* Exercise directions *
Please repeat, from the entries that follow, the lines from the one containing "camera: 160 degrees left, 0 degrees up" through the one containing "yellow mug [469,104,514,159]" exactly, adding nothing.

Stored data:
────────
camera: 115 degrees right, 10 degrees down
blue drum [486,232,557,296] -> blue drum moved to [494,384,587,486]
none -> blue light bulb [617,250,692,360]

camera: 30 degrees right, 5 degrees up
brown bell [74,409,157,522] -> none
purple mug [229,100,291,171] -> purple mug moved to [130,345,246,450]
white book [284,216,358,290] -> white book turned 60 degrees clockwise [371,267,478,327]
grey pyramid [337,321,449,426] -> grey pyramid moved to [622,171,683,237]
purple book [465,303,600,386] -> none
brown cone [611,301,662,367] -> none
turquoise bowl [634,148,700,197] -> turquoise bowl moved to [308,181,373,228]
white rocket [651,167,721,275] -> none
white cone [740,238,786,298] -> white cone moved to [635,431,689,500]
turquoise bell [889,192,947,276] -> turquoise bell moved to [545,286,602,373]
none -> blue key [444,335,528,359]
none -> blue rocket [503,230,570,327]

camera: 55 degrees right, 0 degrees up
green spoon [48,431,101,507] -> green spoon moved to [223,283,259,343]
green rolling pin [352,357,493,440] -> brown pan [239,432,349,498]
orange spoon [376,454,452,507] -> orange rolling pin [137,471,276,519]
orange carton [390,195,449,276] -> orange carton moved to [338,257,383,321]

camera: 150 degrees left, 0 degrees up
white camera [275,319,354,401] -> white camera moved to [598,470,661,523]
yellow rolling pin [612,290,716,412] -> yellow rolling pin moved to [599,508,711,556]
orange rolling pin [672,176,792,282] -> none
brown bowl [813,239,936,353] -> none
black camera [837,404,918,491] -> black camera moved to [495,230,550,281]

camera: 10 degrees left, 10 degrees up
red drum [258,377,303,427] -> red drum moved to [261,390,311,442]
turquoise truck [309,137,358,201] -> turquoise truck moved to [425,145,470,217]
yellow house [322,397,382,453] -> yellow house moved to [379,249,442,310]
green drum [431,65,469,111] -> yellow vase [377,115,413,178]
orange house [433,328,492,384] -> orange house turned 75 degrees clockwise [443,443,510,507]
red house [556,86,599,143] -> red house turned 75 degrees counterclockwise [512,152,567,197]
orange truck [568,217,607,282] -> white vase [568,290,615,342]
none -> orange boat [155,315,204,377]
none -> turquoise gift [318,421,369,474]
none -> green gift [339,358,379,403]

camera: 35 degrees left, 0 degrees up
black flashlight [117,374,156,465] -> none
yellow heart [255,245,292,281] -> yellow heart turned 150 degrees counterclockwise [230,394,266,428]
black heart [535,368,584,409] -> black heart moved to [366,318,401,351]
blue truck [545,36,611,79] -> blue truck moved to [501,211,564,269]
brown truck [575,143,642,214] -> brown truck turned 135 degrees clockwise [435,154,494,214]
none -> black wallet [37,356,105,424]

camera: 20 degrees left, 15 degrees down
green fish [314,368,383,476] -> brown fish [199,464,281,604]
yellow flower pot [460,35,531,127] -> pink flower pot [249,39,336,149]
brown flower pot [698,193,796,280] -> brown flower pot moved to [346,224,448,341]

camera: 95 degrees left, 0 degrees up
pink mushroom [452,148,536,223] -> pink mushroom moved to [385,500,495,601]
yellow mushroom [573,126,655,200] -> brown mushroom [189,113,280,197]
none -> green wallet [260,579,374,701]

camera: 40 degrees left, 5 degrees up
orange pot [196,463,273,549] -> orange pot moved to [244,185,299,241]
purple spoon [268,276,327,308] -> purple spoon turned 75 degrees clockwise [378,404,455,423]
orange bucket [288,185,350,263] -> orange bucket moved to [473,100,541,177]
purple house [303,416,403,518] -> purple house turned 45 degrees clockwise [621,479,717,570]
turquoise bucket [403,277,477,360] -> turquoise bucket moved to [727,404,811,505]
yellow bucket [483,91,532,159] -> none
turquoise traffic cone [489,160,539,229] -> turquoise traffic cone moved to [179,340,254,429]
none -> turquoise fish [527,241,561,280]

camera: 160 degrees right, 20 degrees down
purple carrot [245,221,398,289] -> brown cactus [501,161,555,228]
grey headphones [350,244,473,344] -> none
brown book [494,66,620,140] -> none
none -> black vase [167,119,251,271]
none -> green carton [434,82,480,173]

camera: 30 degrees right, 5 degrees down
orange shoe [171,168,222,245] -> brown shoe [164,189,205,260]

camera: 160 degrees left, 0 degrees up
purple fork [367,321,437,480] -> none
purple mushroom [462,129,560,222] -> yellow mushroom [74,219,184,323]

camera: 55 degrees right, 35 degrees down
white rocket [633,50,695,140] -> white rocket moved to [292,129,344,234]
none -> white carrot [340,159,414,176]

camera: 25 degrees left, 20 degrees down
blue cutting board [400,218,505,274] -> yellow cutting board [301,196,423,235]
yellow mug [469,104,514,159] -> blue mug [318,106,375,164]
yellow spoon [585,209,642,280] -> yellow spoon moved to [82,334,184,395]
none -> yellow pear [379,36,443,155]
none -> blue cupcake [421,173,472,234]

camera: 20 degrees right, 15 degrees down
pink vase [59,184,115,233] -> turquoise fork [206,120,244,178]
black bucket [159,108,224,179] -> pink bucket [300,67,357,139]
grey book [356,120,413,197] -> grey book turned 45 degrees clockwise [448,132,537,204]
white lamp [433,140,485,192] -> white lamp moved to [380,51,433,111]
────────
* Response to this task *
camera: 160 degrees left, 0 degrees up
purple fork [367,321,437,480] -> none
purple mushroom [462,129,560,222] -> yellow mushroom [74,219,184,323]

camera: 55 degrees right, 35 degrees down
white rocket [633,50,695,140] -> white rocket moved to [292,129,344,234]
none -> white carrot [340,159,414,176]

camera: 25 degrees left, 20 degrees down
blue cutting board [400,218,505,274] -> yellow cutting board [301,196,423,235]
yellow mug [469,104,514,159] -> blue mug [318,106,375,164]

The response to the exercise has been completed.